§ Problem description: Omit the pictures and return exactly the stretch of the material below from the line with "pink boat: 5 -> 6" through the line with "turquoise stacking toy: 11 -> 9".
[Start of Attachment]
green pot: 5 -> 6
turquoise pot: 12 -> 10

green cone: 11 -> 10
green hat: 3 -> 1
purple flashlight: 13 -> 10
[End of Attachment]
[Start of Attachment]
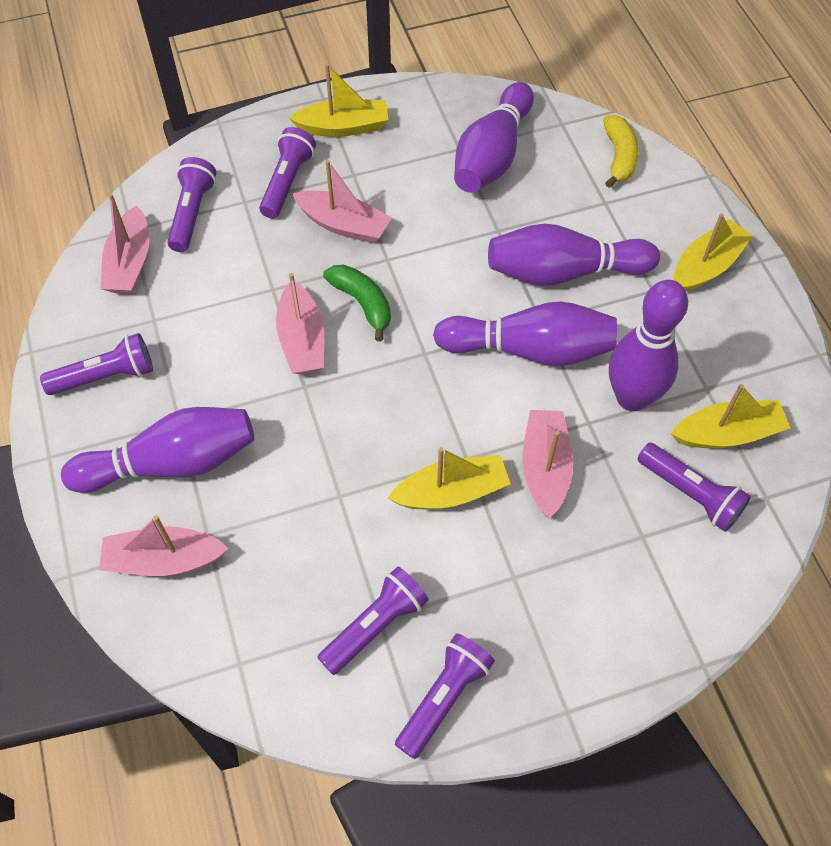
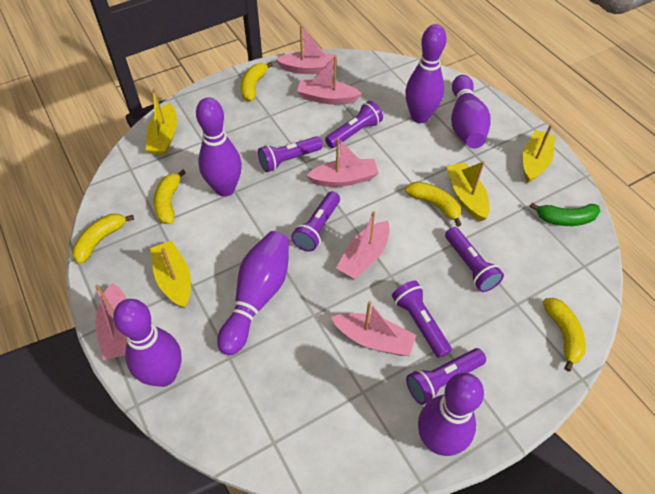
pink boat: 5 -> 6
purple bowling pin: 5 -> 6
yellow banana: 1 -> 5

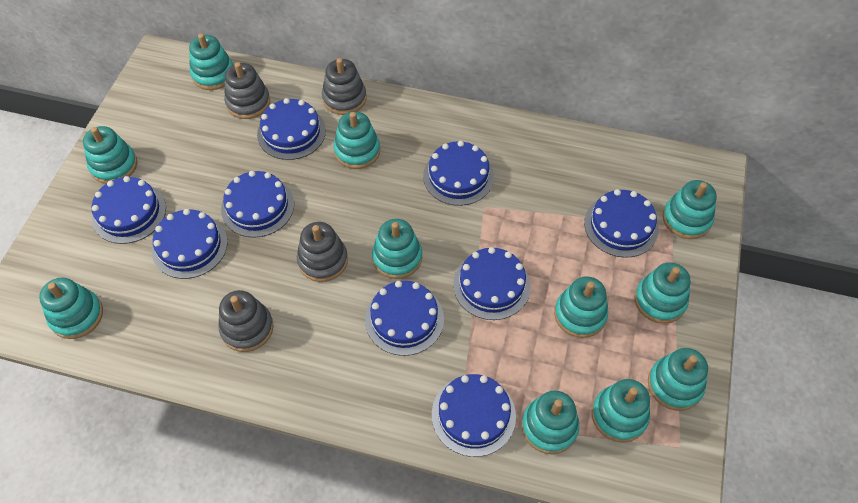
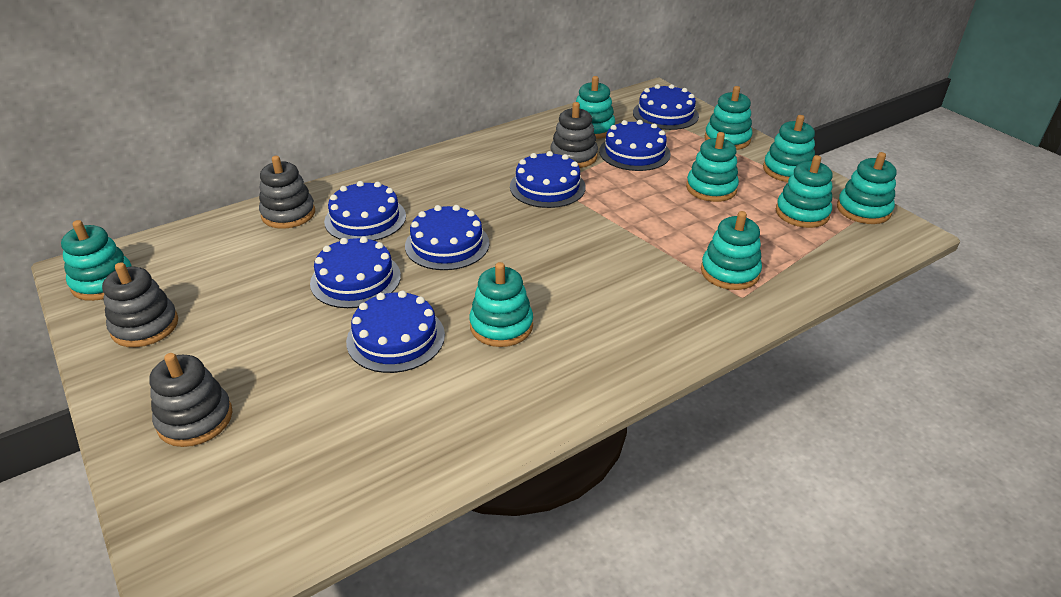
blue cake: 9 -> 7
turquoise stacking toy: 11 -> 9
[End of Attachment]
§ Final answer:
pink boat: 5 -> 6
purple bowling pin: 5 -> 6
yellow banana: 1 -> 5

blue cake: 9 -> 7
turquoise stacking toy: 11 -> 9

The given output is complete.